*** Opening of Material for this task ***
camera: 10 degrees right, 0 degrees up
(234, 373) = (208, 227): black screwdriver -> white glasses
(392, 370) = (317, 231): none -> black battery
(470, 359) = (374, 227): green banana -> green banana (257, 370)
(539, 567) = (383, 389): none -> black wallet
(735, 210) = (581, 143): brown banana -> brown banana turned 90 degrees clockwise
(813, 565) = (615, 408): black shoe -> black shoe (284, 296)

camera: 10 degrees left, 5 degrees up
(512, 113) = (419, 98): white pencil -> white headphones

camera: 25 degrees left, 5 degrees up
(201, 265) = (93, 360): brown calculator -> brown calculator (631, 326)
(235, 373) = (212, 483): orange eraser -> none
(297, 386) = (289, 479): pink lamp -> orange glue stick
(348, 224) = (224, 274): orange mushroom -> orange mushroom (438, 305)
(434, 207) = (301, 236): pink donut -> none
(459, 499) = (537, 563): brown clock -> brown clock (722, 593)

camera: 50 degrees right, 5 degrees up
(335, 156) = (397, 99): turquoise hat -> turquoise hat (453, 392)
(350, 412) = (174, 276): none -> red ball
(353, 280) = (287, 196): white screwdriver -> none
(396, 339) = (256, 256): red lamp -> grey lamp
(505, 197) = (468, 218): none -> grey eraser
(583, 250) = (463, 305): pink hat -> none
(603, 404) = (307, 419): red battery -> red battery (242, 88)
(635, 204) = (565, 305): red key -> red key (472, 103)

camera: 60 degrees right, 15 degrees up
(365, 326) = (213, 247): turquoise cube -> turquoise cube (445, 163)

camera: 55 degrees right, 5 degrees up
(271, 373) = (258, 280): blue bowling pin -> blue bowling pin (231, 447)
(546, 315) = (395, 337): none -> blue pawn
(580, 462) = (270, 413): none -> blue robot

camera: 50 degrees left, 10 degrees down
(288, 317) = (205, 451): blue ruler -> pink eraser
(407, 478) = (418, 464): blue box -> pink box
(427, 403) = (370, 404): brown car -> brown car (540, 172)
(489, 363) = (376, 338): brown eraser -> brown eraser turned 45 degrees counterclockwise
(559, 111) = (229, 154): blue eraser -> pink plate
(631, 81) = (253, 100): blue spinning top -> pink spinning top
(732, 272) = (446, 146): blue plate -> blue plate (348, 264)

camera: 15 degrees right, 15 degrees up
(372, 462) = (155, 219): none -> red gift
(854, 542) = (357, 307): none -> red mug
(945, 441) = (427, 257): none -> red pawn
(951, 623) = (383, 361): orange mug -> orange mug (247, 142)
*** Close of Material for this task ***
**What is expected:** A bare number is the whole answer: how many lines in the entries contain "turned"?

**Expected output:** 2